THE PROBLEM →
Write out the whole listing, matching it exactly.

------------------------

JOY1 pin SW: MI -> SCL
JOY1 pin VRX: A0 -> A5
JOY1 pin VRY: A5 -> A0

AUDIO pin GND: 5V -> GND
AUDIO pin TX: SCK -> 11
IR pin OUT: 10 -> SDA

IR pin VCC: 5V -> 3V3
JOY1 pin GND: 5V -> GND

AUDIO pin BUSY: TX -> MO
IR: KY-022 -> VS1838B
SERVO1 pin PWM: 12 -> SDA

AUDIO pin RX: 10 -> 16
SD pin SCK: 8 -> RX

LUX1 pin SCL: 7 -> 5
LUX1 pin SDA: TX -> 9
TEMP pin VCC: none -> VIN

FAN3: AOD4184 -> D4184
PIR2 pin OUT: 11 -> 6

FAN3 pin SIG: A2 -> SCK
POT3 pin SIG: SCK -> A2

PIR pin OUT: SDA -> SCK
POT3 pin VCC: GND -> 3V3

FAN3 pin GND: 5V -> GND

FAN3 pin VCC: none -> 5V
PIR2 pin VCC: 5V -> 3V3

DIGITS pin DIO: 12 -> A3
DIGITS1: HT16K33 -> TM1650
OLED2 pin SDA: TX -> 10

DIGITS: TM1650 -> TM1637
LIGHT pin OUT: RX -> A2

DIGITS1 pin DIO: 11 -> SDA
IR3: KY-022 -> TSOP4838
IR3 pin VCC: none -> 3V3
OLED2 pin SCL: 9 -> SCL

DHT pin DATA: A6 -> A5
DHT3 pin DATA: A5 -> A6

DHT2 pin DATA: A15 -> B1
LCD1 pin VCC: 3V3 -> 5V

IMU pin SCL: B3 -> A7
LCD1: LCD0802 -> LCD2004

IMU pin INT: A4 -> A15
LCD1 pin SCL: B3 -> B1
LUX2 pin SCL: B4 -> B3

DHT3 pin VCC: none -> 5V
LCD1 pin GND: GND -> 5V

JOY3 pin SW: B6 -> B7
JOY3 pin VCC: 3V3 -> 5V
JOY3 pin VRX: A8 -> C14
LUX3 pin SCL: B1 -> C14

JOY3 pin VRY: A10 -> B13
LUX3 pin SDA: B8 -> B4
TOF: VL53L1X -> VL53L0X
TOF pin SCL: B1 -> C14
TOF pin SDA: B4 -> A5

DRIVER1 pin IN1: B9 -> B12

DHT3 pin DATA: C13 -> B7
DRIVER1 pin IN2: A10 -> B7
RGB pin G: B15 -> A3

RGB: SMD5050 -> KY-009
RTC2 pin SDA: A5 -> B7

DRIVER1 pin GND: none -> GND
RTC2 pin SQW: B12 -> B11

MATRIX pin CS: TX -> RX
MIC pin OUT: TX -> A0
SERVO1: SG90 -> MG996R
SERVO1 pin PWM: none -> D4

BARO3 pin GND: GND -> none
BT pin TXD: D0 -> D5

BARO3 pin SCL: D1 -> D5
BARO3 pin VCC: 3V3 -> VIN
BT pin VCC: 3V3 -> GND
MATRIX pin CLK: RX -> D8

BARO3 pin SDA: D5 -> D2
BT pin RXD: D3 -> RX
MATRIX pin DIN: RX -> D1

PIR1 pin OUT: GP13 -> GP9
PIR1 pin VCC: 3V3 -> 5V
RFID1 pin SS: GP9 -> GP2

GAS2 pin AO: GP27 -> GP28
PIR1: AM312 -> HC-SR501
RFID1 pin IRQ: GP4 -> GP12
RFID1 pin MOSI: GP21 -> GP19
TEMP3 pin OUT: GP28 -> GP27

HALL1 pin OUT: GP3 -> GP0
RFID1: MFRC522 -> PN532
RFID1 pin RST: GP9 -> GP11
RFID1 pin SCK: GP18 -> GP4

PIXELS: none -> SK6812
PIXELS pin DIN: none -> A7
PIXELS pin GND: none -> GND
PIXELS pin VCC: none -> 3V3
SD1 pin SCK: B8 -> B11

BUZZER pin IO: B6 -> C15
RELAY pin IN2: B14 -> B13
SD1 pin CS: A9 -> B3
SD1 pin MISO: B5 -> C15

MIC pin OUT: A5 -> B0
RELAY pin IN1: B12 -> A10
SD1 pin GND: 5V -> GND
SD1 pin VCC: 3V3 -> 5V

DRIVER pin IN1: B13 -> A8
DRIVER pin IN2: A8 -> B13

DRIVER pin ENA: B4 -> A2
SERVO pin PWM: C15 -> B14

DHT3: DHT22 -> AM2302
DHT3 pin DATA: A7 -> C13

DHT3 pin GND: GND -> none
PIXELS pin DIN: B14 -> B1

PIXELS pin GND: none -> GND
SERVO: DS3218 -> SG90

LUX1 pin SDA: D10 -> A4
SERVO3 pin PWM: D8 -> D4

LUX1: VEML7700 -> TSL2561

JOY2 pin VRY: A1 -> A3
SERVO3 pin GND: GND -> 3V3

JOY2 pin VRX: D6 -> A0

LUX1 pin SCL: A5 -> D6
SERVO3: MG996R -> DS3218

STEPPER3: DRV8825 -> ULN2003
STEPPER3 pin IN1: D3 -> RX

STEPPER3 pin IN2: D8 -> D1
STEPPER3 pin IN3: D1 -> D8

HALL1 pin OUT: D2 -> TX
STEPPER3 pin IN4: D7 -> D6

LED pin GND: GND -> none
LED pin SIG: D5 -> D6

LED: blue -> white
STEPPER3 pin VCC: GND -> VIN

------------------------

SOLUTION FOR THIS TASK →
JOY1 pin SW: MI -> SCL
JOY1 pin VRX: A0 -> A5
JOY1 pin VRY: A5 -> A0

AUDIO pin GND: 5V -> GND
AUDIO pin TX: SCK -> 11
IR pin OUT: 10 -> SDA

IR pin VCC: 5V -> 3V3
JOY1 pin GND: 5V -> GND

AUDIO pin BUSY: TX -> MO
IR: KY-022 -> VS1838B
SERVO1 pin PWM: 12 -> SDA

AUDIO pin RX: 10 -> 16
SD pin SCK: 8 -> RX

LUX1 pin SCL: 7 -> 5
LUX1 pin SDA: TX -> 9
TEMP pin VCC: none -> VIN

FAN3: AOD4184 -> D4184
PIR2 pin OUT: 11 -> 6

FAN3 pin SIG: A2 -> SCK
POT3 pin SIG: SCK -> A2

PIR pin OUT: SDA -> SCK
POT3 pin VCC: GND -> 3V3

FAN3 pin GND: 5V -> GND

FAN3 pin VCC: none -> 5V
PIR2 pin VCC: 5V -> 3V3

DIGITS pin DIO: 12 -> A3
DIGITS1: HT16K33 -> TM1650
OLED2 pin SDA: TX -> 10

DIGITS: TM1650 -> TM1637
LIGHT pin OUT: RX -> A2

DIGITS1 pin DIO: 11 -> SDA
IR3: KY-022 -> TSOP4838
IR3 pin VCC: none -> 3V3
OLED2 pin SCL: 9 -> SCL

DHT pin DATA: A6 -> A5
DHT3 pin DATA: A5 -> A6

DHT2 pin DATA: A15 -> B1
LCD1 pin VCC: 3V3 -> 5V

IMU pin SCL: B3 -> A7
LCD1: LCD0802 -> LCD2004

IMU pin INT: A4 -> A15
LCD1 pin SCL: B3 -> B1
LUX2 pin SCL: B4 -> B3

DHT3 pin VCC: none -> 5V
LCD1 pin GND: GND -> 5V

JOY3 pin SW: B6 -> B7
JOY3 pin VCC: 3V3 -> 5V
JOY3 pin VRX: A8 -> C14
LUX3 pin SCL: B1 -> C14

JOY3 pin VRY: A10 -> B13
LUX3 pin SDA: B8 -> B4
TOF: VL53L1X -> VL53L0X
TOF pin SCL: B1 -> C14
TOF pin SDA: B4 -> A5

DRIVER1 pin IN1: B9 -> B12

DHT3 pin DATA: C13 -> B7
DRIVER1 pin IN2: A10 -> B7
RGB pin G: B15 -> A3

RGB: SMD5050 -> KY-009
RTC2 pin SDA: A5 -> B7

DRIVER1 pin GND: none -> GND
RTC2 pin SQW: B12 -> B11

MATRIX pin CS: TX -> RX
MIC pin OUT: TX -> A0
SERVO1: SG90 -> MG996R
SERVO1 pin PWM: none -> D4

BARO3 pin GND: GND -> none
BT pin TXD: D0 -> D5

BARO3 pin SCL: D1 -> D5
BARO3 pin VCC: 3V3 -> VIN
BT pin VCC: 3V3 -> GND
MATRIX pin CLK: RX -> D8

BARO3 pin SDA: D5 -> D2
BT pin RXD: D3 -> RX
MATRIX pin DIN: RX -> D1

PIR1 pin OUT: GP13 -> GP9
PIR1 pin VCC: 3V3 -> 5V
RFID1 pin SS: GP9 -> GP2

GAS2 pin AO: GP27 -> GP28
PIR1: AM312 -> HC-SR501
RFID1 pin IRQ: GP4 -> GP12
RFID1 pin MOSI: GP21 -> GP19
TEMP3 pin OUT: GP28 -> GP27

HALL1 pin OUT: GP3 -> GP0
RFID1: MFRC522 -> PN532
RFID1 pin RST: GP9 -> GP11
RFID1 pin SCK: GP18 -> GP4

PIXELS: none -> SK6812
PIXELS pin DIN: none -> A7
PIXELS pin GND: none -> GND
PIXELS pin VCC: none -> 3V3
SD1 pin SCK: B8 -> B11

BUZZER pin IO: B6 -> C15
RELAY pin IN2: B14 -> B13
SD1 pin CS: A9 -> B3
SD1 pin MISO: B5 -> C15

MIC pin OUT: A5 -> B0
RELAY pin IN1: B12 -> A10
SD1 pin GND: 5V -> GND
SD1 pin VCC: 3V3 -> 5V

DRIVER pin IN1: B13 -> A8
DRIVER pin IN2: A8 -> B13

DRIVER pin ENA: B4 -> A2
SERVO pin PWM: C15 -> B14

DHT3: DHT22 -> AM2302
DHT3 pin DATA: A7 -> C13

DHT3 pin GND: GND -> none
PIXELS pin DIN: B14 -> B1

PIXELS pin GND: none -> GND
SERVO: DS3218 -> SG90

LUX1 pin SDA: D10 -> A4
SERVO3 pin PWM: D8 -> D4

LUX1: VEML7700 -> TSL2561

JOY2 pin VRY: A1 -> A3
SERVO3 pin GND: GND -> 3V3

JOY2 pin VRX: D6 -> A0

LUX1 pin SCL: A5 -> D6
SERVO3: MG996R -> DS3218

STEPPER3: DRV8825 -> ULN2003
STEPPER3 pin IN1: D3 -> RX

STEPPER3 pin IN2: D8 -> D1
STEPPER3 pin IN3: D1 -> D8

HALL1 pin OUT: D2 -> TX
STEPPER3 pin IN4: D7 -> D6

LED pin GND: GND -> none
LED pin SIG: D5 -> D6

LED: blue -> white
STEPPER3 pin VCC: GND -> VIN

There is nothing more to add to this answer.